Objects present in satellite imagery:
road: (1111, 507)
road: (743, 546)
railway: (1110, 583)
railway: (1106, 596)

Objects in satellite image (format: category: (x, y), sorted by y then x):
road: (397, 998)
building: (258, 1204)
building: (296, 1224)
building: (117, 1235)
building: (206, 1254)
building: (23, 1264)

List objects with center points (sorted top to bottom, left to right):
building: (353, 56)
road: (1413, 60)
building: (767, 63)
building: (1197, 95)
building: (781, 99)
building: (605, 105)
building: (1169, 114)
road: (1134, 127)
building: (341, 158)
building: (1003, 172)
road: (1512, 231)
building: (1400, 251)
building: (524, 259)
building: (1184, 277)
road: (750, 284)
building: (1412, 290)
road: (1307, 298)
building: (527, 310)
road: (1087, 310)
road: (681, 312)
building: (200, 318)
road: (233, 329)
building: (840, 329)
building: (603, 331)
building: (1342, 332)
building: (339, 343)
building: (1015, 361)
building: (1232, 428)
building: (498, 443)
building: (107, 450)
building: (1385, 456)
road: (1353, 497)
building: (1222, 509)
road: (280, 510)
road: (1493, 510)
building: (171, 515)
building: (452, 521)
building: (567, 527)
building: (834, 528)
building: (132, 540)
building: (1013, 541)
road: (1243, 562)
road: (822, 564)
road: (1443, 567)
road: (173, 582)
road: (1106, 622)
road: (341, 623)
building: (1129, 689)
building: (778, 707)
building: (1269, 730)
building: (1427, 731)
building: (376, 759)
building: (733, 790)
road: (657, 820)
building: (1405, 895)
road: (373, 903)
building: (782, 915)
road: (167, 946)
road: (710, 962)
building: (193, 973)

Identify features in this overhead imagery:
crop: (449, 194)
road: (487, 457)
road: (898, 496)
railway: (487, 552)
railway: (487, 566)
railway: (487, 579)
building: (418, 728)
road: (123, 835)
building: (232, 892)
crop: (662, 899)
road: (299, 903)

_Assignment_:
Only lines with the string "railway" belong in the answer; copy each of them from the listing.

_Task output_:
railway: (1110, 583)
railway: (1106, 596)
railway: (487, 552)
railway: (487, 566)
railway: (487, 579)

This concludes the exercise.